_Written task_
Count the lines in the items that contain the string "major", with case mattering, and reply with that number alone.

------------------------------------------------

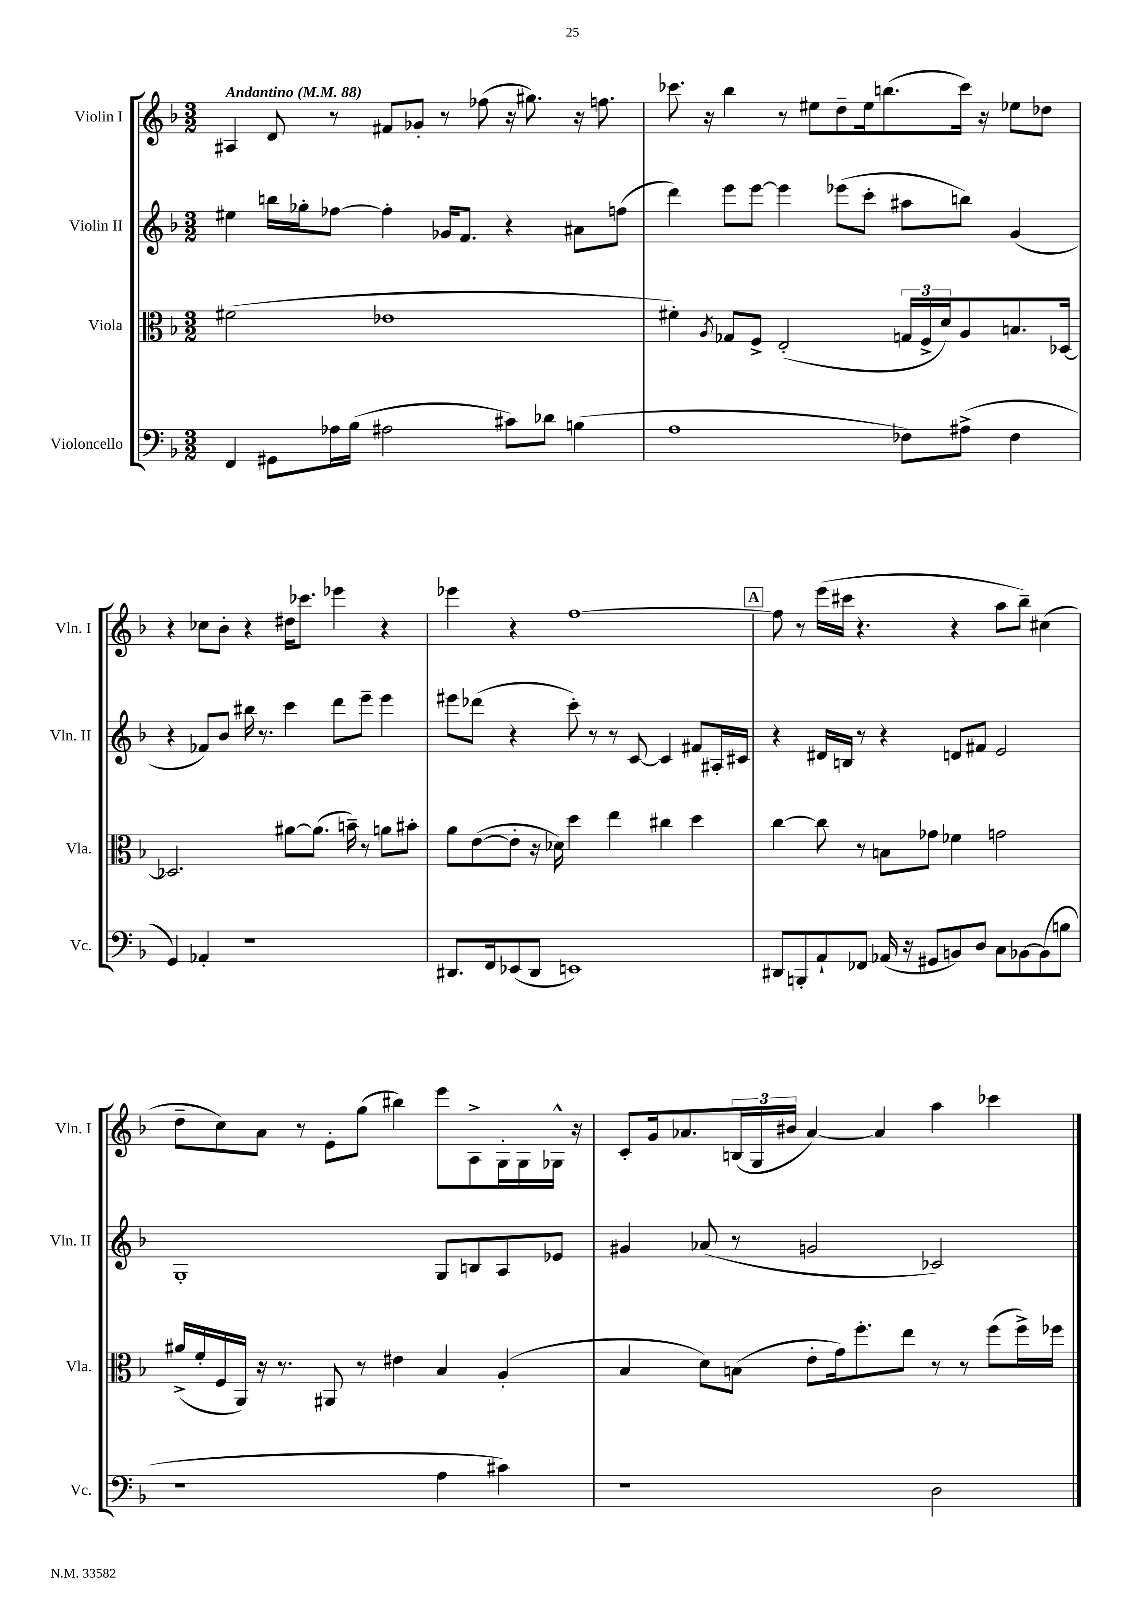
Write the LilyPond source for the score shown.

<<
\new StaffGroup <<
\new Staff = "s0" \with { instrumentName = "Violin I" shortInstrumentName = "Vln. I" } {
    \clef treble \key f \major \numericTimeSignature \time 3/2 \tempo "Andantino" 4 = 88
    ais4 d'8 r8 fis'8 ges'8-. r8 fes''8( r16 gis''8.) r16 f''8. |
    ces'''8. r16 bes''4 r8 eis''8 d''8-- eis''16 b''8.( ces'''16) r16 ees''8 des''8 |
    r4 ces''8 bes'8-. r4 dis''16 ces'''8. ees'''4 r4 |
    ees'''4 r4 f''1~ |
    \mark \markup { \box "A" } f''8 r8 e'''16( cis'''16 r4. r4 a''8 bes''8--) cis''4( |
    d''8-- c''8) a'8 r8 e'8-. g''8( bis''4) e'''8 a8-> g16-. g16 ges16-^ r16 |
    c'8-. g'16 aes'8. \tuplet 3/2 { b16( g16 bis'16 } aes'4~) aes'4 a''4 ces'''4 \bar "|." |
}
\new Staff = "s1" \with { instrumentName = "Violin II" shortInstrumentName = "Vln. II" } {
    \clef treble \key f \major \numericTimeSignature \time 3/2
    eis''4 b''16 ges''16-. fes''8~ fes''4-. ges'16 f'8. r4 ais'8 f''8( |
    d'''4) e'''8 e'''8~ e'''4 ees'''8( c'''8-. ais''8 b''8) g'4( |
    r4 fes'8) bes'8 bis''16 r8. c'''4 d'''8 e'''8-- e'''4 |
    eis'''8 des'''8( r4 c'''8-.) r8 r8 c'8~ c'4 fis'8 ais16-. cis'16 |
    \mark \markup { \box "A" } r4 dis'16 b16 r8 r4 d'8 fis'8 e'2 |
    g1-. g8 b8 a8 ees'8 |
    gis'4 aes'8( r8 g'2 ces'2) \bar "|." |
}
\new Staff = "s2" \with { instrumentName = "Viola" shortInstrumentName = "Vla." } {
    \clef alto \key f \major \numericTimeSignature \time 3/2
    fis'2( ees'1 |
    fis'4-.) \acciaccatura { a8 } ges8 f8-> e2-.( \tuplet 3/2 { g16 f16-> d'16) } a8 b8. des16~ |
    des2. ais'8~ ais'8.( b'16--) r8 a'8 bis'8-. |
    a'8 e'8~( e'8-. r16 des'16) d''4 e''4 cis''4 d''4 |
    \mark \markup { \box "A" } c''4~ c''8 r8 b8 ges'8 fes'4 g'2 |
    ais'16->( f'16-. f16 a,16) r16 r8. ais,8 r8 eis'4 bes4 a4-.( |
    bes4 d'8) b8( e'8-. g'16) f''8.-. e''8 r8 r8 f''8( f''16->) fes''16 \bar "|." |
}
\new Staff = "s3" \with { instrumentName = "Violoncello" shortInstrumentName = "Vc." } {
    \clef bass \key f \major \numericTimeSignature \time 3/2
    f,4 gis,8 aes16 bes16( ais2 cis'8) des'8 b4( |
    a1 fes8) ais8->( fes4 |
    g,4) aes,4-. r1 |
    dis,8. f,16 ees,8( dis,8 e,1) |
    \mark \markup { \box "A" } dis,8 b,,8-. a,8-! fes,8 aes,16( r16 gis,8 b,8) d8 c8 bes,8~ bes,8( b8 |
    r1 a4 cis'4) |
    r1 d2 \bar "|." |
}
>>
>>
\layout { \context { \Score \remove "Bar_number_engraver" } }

------------------------------------------------

_Task solution_
4